All of the data must be output exactly, with every picture left out.

--- Data excerpt Enclosed Below ---

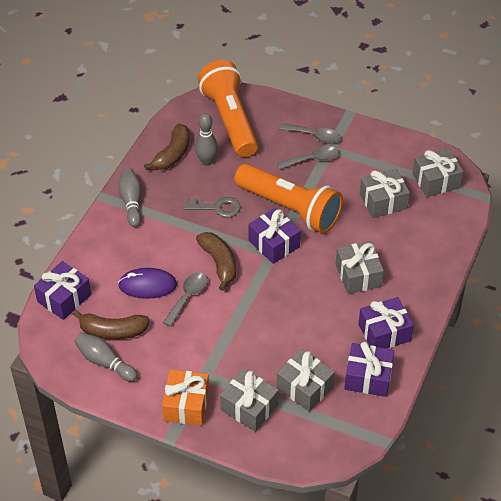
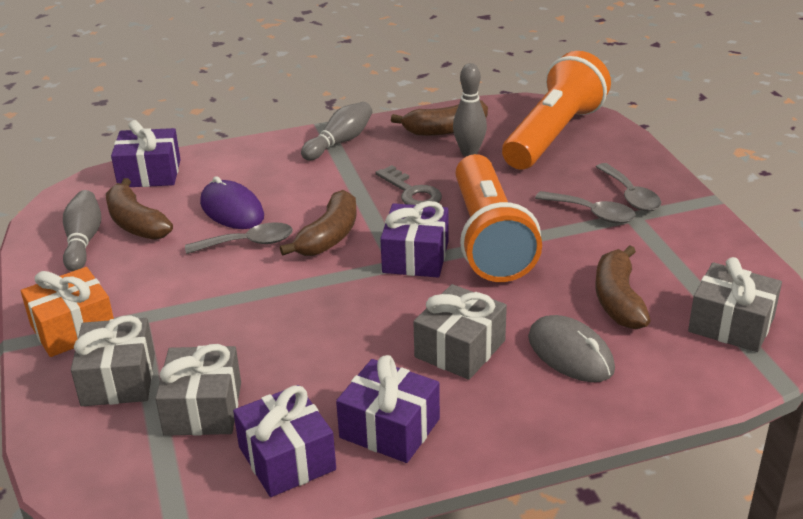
camera: 50 degrees right, 15 degrees down
(383, 201) = (618, 300): grey gift -> brown banana
(400, 243) = (570, 353): none -> grey mouse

--- End of Enclosed Data excerpt ---

## Answer to this task
camera: 50 degrees right, 15 degrees down
(383, 201) = (618, 300): grey gift -> brown banana
(400, 243) = (570, 353): none -> grey mouse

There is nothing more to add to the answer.